### PROBLEM DETAILS
Go to the line that contains "yellow brick J7:K7" and transcribe from there to the end of the entries, that line and the last one included.
|---|
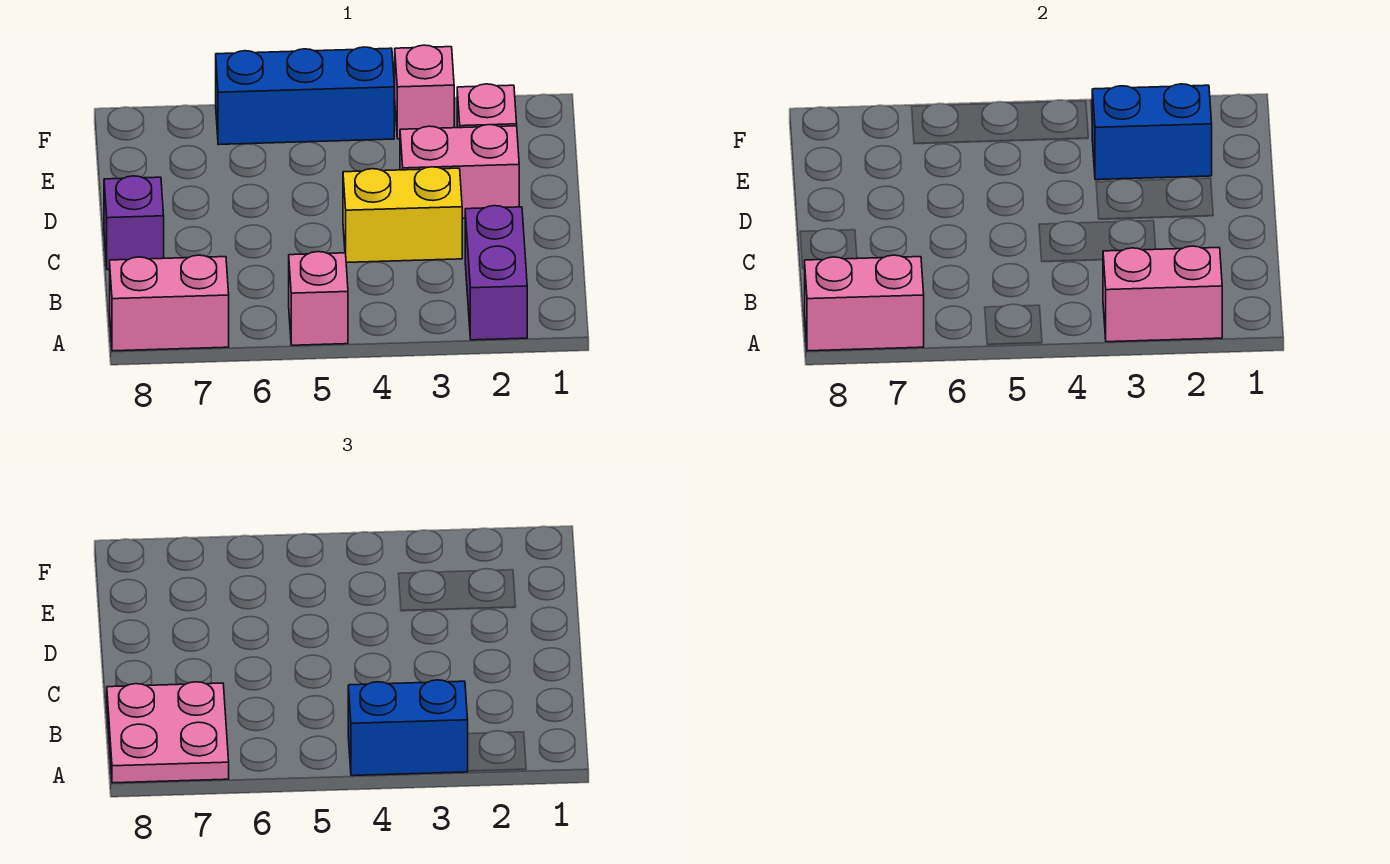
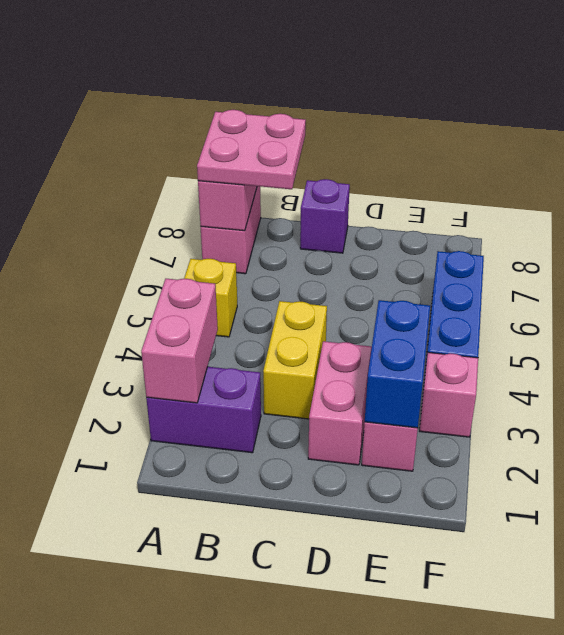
blue brick A3:A4 level 3 -> none
pink brick A5 level 1 -> yellow brick A5 level 1

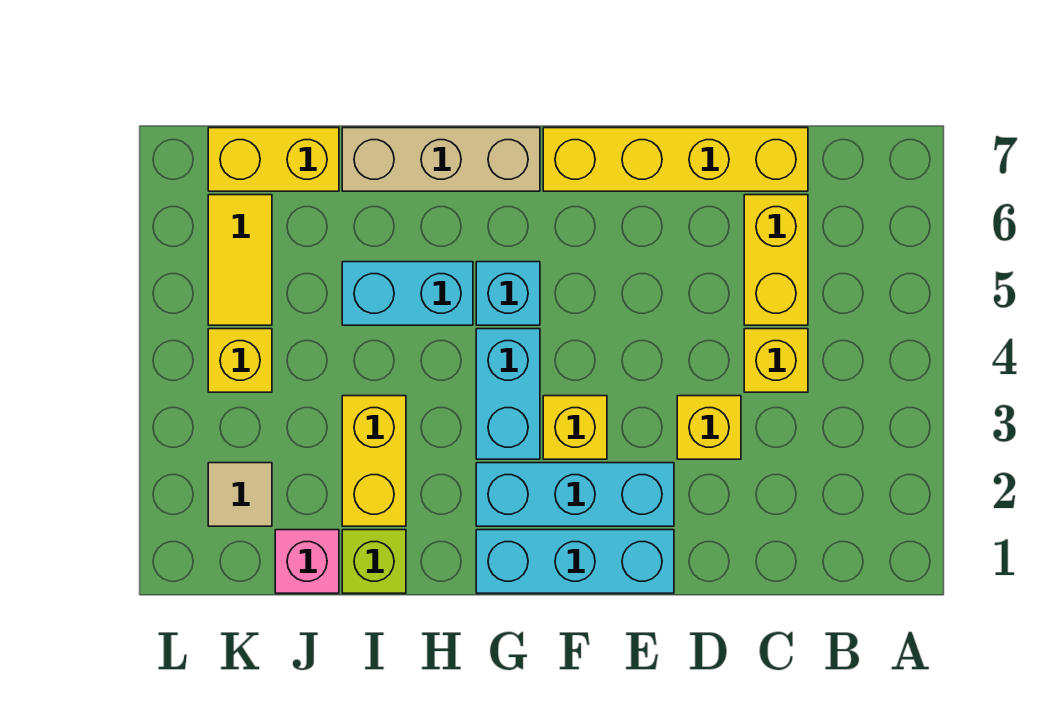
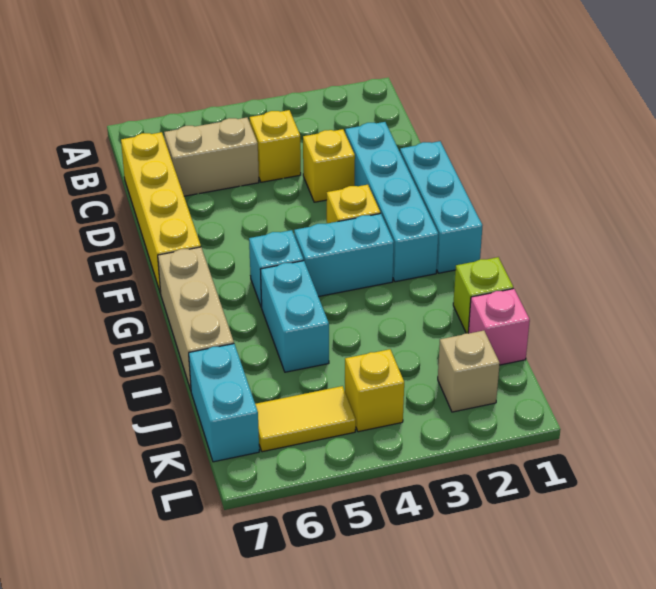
yellow brick C5:C6 level 1 -> tan brick C5:C6 level 1
cyan brick E2:G2 level 1 -> cyan brick D2:G2 level 1
yellow brick I2:I3 level 1 -> none
yellow brick J7:K7 level 1 -> cyan brick J7:K7 level 1
tan tile K2 level 1 -> tan brick K2 level 1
|---|
### SOLVED PROBLEM
yellow brick J7:K7 level 1 -> cyan brick J7:K7 level 1
tan tile K2 level 1 -> tan brick K2 level 1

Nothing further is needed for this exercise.